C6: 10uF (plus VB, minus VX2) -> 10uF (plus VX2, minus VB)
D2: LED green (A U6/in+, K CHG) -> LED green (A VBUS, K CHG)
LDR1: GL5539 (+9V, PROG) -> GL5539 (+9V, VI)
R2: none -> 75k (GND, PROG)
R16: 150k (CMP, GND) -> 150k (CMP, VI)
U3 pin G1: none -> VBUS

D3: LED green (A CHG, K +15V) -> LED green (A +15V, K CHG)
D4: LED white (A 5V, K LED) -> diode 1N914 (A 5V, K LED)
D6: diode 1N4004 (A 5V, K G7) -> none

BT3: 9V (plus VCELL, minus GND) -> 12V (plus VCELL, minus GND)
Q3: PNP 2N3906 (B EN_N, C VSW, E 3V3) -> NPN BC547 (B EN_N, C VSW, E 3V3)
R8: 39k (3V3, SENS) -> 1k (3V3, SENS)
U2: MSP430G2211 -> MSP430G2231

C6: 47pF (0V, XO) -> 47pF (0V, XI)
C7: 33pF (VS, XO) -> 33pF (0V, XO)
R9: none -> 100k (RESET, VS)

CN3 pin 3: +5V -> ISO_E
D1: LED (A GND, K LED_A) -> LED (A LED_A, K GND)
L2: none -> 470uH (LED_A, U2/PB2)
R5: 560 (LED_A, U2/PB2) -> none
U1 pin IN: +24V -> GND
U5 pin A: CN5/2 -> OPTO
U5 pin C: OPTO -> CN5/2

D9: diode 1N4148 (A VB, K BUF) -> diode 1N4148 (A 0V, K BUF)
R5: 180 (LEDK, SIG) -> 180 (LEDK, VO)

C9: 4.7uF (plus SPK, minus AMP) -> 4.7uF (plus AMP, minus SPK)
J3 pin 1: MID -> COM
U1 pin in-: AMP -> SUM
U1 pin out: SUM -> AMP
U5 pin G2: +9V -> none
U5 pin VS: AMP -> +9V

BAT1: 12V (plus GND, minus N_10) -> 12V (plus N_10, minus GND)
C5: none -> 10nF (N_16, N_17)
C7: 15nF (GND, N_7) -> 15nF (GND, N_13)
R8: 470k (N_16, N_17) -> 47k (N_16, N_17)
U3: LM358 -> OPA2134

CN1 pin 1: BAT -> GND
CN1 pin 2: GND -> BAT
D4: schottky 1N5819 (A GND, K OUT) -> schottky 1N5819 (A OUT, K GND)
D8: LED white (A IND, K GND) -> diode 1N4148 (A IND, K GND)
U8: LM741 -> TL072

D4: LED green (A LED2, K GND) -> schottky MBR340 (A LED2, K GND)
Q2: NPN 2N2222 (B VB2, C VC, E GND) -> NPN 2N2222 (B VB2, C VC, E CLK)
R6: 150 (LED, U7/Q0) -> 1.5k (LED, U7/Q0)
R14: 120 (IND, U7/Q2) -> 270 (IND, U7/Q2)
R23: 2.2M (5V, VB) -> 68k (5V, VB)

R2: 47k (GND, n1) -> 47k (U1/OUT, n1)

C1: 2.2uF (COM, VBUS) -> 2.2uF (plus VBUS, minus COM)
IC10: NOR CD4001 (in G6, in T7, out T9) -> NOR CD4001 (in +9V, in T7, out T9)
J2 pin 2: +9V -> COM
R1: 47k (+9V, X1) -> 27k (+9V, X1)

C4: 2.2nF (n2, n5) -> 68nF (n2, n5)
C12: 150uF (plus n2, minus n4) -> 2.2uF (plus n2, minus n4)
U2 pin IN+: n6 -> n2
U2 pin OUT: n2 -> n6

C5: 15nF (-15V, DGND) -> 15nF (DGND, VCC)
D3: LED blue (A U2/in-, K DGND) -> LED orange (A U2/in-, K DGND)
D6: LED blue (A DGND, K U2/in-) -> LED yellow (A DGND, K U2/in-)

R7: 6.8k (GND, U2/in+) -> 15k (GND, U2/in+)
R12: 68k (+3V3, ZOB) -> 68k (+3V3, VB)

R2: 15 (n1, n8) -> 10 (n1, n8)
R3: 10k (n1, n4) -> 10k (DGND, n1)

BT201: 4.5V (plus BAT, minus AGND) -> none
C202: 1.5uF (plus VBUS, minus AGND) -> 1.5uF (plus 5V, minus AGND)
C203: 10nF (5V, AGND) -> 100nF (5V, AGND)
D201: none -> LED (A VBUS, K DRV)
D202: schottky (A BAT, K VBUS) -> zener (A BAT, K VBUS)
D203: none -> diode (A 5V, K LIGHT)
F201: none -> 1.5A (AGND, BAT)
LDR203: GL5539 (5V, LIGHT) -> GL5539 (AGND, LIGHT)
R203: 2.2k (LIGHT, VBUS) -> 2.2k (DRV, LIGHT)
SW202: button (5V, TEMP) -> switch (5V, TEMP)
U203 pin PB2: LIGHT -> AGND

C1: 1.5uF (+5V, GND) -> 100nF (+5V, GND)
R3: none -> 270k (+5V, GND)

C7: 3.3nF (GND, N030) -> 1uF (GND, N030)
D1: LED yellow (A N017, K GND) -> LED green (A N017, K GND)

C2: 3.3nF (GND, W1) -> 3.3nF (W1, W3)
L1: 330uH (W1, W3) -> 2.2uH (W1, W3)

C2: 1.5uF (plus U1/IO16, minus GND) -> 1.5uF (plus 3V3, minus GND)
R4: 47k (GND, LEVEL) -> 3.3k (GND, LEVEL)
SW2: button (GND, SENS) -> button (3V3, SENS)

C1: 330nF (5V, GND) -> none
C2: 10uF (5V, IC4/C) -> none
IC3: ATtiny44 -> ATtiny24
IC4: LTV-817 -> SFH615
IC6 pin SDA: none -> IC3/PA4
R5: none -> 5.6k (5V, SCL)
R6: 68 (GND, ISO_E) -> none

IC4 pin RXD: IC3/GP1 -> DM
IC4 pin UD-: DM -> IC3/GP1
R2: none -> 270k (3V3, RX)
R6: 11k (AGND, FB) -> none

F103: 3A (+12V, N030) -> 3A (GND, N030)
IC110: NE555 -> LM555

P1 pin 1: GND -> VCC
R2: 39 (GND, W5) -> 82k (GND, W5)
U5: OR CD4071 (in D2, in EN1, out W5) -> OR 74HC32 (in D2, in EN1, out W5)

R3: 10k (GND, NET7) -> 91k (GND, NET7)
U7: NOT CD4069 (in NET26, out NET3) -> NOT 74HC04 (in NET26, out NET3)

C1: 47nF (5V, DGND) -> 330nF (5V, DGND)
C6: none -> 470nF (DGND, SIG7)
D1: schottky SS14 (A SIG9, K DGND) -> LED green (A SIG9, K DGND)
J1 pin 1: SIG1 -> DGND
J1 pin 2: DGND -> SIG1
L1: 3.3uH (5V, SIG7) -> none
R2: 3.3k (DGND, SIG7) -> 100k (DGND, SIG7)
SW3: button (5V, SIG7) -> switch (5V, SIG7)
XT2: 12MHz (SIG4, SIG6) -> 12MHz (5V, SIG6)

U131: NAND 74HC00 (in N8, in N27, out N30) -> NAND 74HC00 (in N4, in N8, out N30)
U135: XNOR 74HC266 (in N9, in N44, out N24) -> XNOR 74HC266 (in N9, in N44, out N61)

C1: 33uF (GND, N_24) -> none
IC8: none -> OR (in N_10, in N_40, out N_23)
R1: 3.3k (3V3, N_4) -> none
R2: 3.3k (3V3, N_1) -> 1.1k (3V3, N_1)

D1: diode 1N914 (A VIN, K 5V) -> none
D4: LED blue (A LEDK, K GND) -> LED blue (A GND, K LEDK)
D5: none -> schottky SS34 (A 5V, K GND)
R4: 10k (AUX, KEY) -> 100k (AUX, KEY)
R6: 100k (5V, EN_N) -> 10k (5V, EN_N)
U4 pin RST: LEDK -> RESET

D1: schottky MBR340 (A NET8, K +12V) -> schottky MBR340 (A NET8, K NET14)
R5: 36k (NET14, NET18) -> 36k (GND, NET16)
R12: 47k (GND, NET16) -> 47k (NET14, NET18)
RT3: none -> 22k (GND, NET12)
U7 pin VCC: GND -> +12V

● ● ● ● ● ● ●

### Aim of the task
Restate the material word for word, but only from its first line through the line containing "C5: 15nF (-15V, DGND) -> 15nF (DGND, VCC)".

### Response box
C6: 10uF (plus VB, minus VX2) -> 10uF (plus VX2, minus VB)
D2: LED green (A U6/in+, K CHG) -> LED green (A VBUS, K CHG)
LDR1: GL5539 (+9V, PROG) -> GL5539 (+9V, VI)
R2: none -> 75k (GND, PROG)
R16: 150k (CMP, GND) -> 150k (CMP, VI)
U3 pin G1: none -> VBUS

D3: LED green (A CHG, K +15V) -> LED green (A +15V, K CHG)
D4: LED white (A 5V, K LED) -> diode 1N914 (A 5V, K LED)
D6: diode 1N4004 (A 5V, K G7) -> none

BT3: 9V (plus VCELL, minus GND) -> 12V (plus VCELL, minus GND)
Q3: PNP 2N3906 (B EN_N, C VSW, E 3V3) -> NPN BC547 (B EN_N, C VSW, E 3V3)
R8: 39k (3V3, SENS) -> 1k (3V3, SENS)
U2: MSP430G2211 -> MSP430G2231

C6: 47pF (0V, XO) -> 47pF (0V, XI)
C7: 33pF (VS, XO) -> 33pF (0V, XO)
R9: none -> 100k (RESET, VS)

CN3 pin 3: +5V -> ISO_E
D1: LED (A GND, K LED_A) -> LED (A LED_A, K GND)
L2: none -> 470uH (LED_A, U2/PB2)
R5: 560 (LED_A, U2/PB2) -> none
U1 pin IN: +24V -> GND
U5 pin A: CN5/2 -> OPTO
U5 pin C: OPTO -> CN5/2

D9: diode 1N4148 (A VB, K BUF) -> diode 1N4148 (A 0V, K BUF)
R5: 180 (LEDK, SIG) -> 180 (LEDK, VO)

C9: 4.7uF (plus SPK, minus AMP) -> 4.7uF (plus AMP, minus SPK)
J3 pin 1: MID -> COM
U1 pin in-: AMP -> SUM
U1 pin out: SUM -> AMP
U5 pin G2: +9V -> none
U5 pin VS: AMP -> +9V

BAT1: 12V (plus GND, minus N_10) -> 12V (plus N_10, minus GND)
C5: none -> 10nF (N_16, N_17)
C7: 15nF (GND, N_7) -> 15nF (GND, N_13)
R8: 470k (N_16, N_17) -> 47k (N_16, N_17)
U3: LM358 -> OPA2134

CN1 pin 1: BAT -> GND
CN1 pin 2: GND -> BAT
D4: schottky 1N5819 (A GND, K OUT) -> schottky 1N5819 (A OUT, K GND)
D8: LED white (A IND, K GND) -> diode 1N4148 (A IND, K GND)
U8: LM741 -> TL072

D4: LED green (A LED2, K GND) -> schottky MBR340 (A LED2, K GND)
Q2: NPN 2N2222 (B VB2, C VC, E GND) -> NPN 2N2222 (B VB2, C VC, E CLK)
R6: 150 (LED, U7/Q0) -> 1.5k (LED, U7/Q0)
R14: 120 (IND, U7/Q2) -> 270 (IND, U7/Q2)
R23: 2.2M (5V, VB) -> 68k (5V, VB)

R2: 47k (GND, n1) -> 47k (U1/OUT, n1)

C1: 2.2uF (COM, VBUS) -> 2.2uF (plus VBUS, minus COM)
IC10: NOR CD4001 (in G6, in T7, out T9) -> NOR CD4001 (in +9V, in T7, out T9)
J2 pin 2: +9V -> COM
R1: 47k (+9V, X1) -> 27k (+9V, X1)

C4: 2.2nF (n2, n5) -> 68nF (n2, n5)
C12: 150uF (plus n2, minus n4) -> 2.2uF (plus n2, minus n4)
U2 pin IN+: n6 -> n2
U2 pin OUT: n2 -> n6

C5: 15nF (-15V, DGND) -> 15nF (DGND, VCC)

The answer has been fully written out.